▸ TASK BRIEF: Please restate the listing that follows without changing anything.

INPUT: Begin

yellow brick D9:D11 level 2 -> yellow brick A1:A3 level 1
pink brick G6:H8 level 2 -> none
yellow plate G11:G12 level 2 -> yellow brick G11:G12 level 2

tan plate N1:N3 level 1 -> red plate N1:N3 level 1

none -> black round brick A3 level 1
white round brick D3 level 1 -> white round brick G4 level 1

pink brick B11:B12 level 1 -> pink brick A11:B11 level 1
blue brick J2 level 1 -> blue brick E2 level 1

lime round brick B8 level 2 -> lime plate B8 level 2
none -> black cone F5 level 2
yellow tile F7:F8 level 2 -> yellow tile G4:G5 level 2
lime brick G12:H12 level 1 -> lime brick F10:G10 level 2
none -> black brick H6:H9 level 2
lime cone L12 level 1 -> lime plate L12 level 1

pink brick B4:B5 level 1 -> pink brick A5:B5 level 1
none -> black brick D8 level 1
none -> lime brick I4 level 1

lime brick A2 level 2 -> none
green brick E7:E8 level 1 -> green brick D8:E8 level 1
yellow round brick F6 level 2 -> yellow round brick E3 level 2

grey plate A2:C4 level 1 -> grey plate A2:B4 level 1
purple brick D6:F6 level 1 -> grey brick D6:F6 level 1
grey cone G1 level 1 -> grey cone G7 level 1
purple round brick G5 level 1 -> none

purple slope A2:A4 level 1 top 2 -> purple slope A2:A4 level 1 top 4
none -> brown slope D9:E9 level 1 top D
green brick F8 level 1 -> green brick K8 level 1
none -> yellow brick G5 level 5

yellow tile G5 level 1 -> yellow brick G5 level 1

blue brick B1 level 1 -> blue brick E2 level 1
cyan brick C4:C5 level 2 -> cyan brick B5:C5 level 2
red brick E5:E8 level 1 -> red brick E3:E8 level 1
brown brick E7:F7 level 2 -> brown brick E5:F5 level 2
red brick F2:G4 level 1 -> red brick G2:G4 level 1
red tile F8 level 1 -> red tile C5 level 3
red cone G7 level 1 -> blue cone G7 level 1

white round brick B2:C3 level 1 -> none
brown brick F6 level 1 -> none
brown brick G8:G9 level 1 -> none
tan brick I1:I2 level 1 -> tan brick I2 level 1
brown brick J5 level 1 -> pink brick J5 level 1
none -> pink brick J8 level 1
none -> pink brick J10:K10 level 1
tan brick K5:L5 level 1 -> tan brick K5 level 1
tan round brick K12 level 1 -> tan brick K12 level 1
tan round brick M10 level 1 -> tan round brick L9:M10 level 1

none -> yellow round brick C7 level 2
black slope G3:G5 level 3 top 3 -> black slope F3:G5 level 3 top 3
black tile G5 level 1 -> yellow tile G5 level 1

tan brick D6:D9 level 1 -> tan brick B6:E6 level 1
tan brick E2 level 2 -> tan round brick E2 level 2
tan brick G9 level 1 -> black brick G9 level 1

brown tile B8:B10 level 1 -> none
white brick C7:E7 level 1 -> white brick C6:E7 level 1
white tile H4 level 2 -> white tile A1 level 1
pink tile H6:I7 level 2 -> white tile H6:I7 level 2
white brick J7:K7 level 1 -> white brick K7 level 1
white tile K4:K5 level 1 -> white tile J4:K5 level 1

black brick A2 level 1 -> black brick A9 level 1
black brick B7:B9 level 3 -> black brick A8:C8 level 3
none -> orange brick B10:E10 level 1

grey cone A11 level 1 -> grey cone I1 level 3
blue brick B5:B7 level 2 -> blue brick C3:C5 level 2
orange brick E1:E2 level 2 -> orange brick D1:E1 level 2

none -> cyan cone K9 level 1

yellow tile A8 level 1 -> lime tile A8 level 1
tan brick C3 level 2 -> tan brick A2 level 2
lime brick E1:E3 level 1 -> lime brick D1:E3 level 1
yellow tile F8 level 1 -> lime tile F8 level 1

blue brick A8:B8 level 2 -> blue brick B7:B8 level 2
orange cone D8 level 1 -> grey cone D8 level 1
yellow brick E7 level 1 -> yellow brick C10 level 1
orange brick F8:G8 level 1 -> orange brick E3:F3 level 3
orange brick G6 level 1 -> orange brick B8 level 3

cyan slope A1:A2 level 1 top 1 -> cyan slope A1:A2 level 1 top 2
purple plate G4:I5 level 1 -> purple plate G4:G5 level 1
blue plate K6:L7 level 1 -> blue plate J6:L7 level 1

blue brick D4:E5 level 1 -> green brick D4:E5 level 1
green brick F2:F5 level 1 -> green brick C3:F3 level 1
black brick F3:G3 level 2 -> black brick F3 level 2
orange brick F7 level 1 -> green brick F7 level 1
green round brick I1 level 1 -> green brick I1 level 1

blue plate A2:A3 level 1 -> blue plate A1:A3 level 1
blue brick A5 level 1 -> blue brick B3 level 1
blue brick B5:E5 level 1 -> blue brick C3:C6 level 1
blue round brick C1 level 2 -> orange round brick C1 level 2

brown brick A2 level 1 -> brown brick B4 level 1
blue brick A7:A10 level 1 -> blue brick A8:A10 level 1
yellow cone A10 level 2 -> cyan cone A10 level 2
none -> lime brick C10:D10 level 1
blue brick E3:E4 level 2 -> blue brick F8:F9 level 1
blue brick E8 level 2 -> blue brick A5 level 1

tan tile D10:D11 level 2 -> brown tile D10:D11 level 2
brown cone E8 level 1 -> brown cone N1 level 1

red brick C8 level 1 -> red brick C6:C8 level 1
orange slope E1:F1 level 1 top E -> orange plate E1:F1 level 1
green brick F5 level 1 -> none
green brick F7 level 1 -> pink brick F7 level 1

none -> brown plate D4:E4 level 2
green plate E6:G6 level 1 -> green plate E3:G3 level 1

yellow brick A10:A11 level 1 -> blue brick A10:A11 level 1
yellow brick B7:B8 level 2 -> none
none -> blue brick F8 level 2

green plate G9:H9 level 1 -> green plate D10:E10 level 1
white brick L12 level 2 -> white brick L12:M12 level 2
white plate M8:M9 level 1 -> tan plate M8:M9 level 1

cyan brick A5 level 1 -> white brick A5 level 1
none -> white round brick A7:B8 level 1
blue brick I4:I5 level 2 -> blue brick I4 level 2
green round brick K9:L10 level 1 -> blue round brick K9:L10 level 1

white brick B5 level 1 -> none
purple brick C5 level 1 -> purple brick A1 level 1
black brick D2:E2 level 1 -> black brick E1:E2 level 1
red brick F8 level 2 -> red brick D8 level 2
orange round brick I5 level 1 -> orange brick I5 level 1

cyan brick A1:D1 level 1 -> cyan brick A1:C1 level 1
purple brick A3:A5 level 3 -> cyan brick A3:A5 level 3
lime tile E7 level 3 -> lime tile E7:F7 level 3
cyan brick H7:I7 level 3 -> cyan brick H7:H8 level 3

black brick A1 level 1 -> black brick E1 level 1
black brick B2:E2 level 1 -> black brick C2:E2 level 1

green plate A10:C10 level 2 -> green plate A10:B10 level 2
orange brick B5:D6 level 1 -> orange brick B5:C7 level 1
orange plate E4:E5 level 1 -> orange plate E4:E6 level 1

INPUT: End

▸ TASK RESPONSE:
yellow brick D9:D11 level 2 -> yellow brick A1:A3 level 1
pink brick G6:H8 level 2 -> none
yellow plate G11:G12 level 2 -> yellow brick G11:G12 level 2

tan plate N1:N3 level 1 -> red plate N1:N3 level 1

none -> black round brick A3 level 1
white round brick D3 level 1 -> white round brick G4 level 1

pink brick B11:B12 level 1 -> pink brick A11:B11 level 1
blue brick J2 level 1 -> blue brick E2 level 1

lime round brick B8 level 2 -> lime plate B8 level 2
none -> black cone F5 level 2
yellow tile F7:F8 level 2 -> yellow tile G4:G5 level 2
lime brick G12:H12 level 1 -> lime brick F10:G10 level 2
none -> black brick H6:H9 level 2
lime cone L12 level 1 -> lime plate L12 level 1

pink brick B4:B5 level 1 -> pink brick A5:B5 level 1
none -> black brick D8 level 1
none -> lime brick I4 level 1

lime brick A2 level 2 -> none
green brick E7:E8 level 1 -> green brick D8:E8 level 1
yellow round brick F6 level 2 -> yellow round brick E3 level 2

grey plate A2:C4 level 1 -> grey plate A2:B4 level 1
purple brick D6:F6 level 1 -> grey brick D6:F6 level 1
grey cone G1 level 1 -> grey cone G7 level 1
purple round brick G5 level 1 -> none

purple slope A2:A4 level 1 top 2 -> purple slope A2:A4 level 1 top 4
none -> brown slope D9:E9 level 1 top D
green brick F8 level 1 -> green brick K8 level 1
none -> yellow brick G5 level 5

yellow tile G5 level 1 -> yellow brick G5 level 1

blue brick B1 level 1 -> blue brick E2 level 1
cyan brick C4:C5 level 2 -> cyan brick B5:C5 level 2
red brick E5:E8 level 1 -> red brick E3:E8 level 1
brown brick E7:F7 level 2 -> brown brick E5:F5 level 2
red brick F2:G4 level 1 -> red brick G2:G4 level 1
red tile F8 level 1 -> red tile C5 level 3
red cone G7 level 1 -> blue cone G7 level 1

white round brick B2:C3 level 1 -> none
brown brick F6 level 1 -> none
brown brick G8:G9 level 1 -> none
tan brick I1:I2 level 1 -> tan brick I2 level 1
brown brick J5 level 1 -> pink brick J5 level 1
none -> pink brick J8 level 1
none -> pink brick J10:K10 level 1
tan brick K5:L5 level 1 -> tan brick K5 level 1
tan round brick K12 level 1 -> tan brick K12 level 1
tan round brick M10 level 1 -> tan round brick L9:M10 level 1

none -> yellow round brick C7 level 2
black slope G3:G5 level 3 top 3 -> black slope F3:G5 level 3 top 3
black tile G5 level 1 -> yellow tile G5 level 1

tan brick D6:D9 level 1 -> tan brick B6:E6 level 1
tan brick E2 level 2 -> tan round brick E2 level 2
tan brick G9 level 1 -> black brick G9 level 1

brown tile B8:B10 level 1 -> none
white brick C7:E7 level 1 -> white brick C6:E7 level 1
white tile H4 level 2 -> white tile A1 level 1
pink tile H6:I7 level 2 -> white tile H6:I7 level 2
white brick J7:K7 level 1 -> white brick K7 level 1
white tile K4:K5 level 1 -> white tile J4:K5 level 1

black brick A2 level 1 -> black brick A9 level 1
black brick B7:B9 level 3 -> black brick A8:C8 level 3
none -> orange brick B10:E10 level 1

grey cone A11 level 1 -> grey cone I1 level 3
blue brick B5:B7 level 2 -> blue brick C3:C5 level 2
orange brick E1:E2 level 2 -> orange brick D1:E1 level 2

none -> cyan cone K9 level 1

yellow tile A8 level 1 -> lime tile A8 level 1
tan brick C3 level 2 -> tan brick A2 level 2
lime brick E1:E3 level 1 -> lime brick D1:E3 level 1
yellow tile F8 level 1 -> lime tile F8 level 1

blue brick A8:B8 level 2 -> blue brick B7:B8 level 2
orange cone D8 level 1 -> grey cone D8 level 1
yellow brick E7 level 1 -> yellow brick C10 level 1
orange brick F8:G8 level 1 -> orange brick E3:F3 level 3
orange brick G6 level 1 -> orange brick B8 level 3

cyan slope A1:A2 level 1 top 1 -> cyan slope A1:A2 level 1 top 2
purple plate G4:I5 level 1 -> purple plate G4:G5 level 1
blue plate K6:L7 level 1 -> blue plate J6:L7 level 1

blue brick D4:E5 level 1 -> green brick D4:E5 level 1
green brick F2:F5 level 1 -> green brick C3:F3 level 1
black brick F3:G3 level 2 -> black brick F3 level 2
orange brick F7 level 1 -> green brick F7 level 1
green round brick I1 level 1 -> green brick I1 level 1

blue plate A2:A3 level 1 -> blue plate A1:A3 level 1
blue brick A5 level 1 -> blue brick B3 level 1
blue brick B5:E5 level 1 -> blue brick C3:C6 level 1
blue round brick C1 level 2 -> orange round brick C1 level 2

brown brick A2 level 1 -> brown brick B4 level 1
blue brick A7:A10 level 1 -> blue brick A8:A10 level 1
yellow cone A10 level 2 -> cyan cone A10 level 2
none -> lime brick C10:D10 level 1
blue brick E3:E4 level 2 -> blue brick F8:F9 level 1
blue brick E8 level 2 -> blue brick A5 level 1

tan tile D10:D11 level 2 -> brown tile D10:D11 level 2
brown cone E8 level 1 -> brown cone N1 level 1

red brick C8 level 1 -> red brick C6:C8 level 1
orange slope E1:F1 level 1 top E -> orange plate E1:F1 level 1
green brick F5 level 1 -> none
green brick F7 level 1 -> pink brick F7 level 1

none -> brown plate D4:E4 level 2
green plate E6:G6 level 1 -> green plate E3:G3 level 1

yellow brick A10:A11 level 1 -> blue brick A10:A11 level 1
yellow brick B7:B8 level 2 -> none
none -> blue brick F8 level 2

green plate G9:H9 level 1 -> green plate D10:E10 level 1
white brick L12 level 2 -> white brick L12:M12 level 2
white plate M8:M9 level 1 -> tan plate M8:M9 level 1

cyan brick A5 level 1 -> white brick A5 level 1
none -> white round brick A7:B8 level 1
blue brick I4:I5 level 2 -> blue brick I4 level 2
green round brick K9:L10 level 1 -> blue round brick K9:L10 level 1

white brick B5 level 1 -> none
purple brick C5 level 1 -> purple brick A1 level 1
black brick D2:E2 level 1 -> black brick E1:E2 level 1
red brick F8 level 2 -> red brick D8 level 2
orange round brick I5 level 1 -> orange brick I5 level 1

cyan brick A1:D1 level 1 -> cyan brick A1:C1 level 1
purple brick A3:A5 level 3 -> cyan brick A3:A5 level 3
lime tile E7 level 3 -> lime tile E7:F7 level 3
cyan brick H7:I7 level 3 -> cyan brick H7:H8 level 3

black brick A1 level 1 -> black brick E1 level 1
black brick B2:E2 level 1 -> black brick C2:E2 level 1

green plate A10:C10 level 2 -> green plate A10:B10 level 2
orange brick B5:D6 level 1 -> orange brick B5:C7 level 1
orange plate E4:E5 level 1 -> orange plate E4:E6 level 1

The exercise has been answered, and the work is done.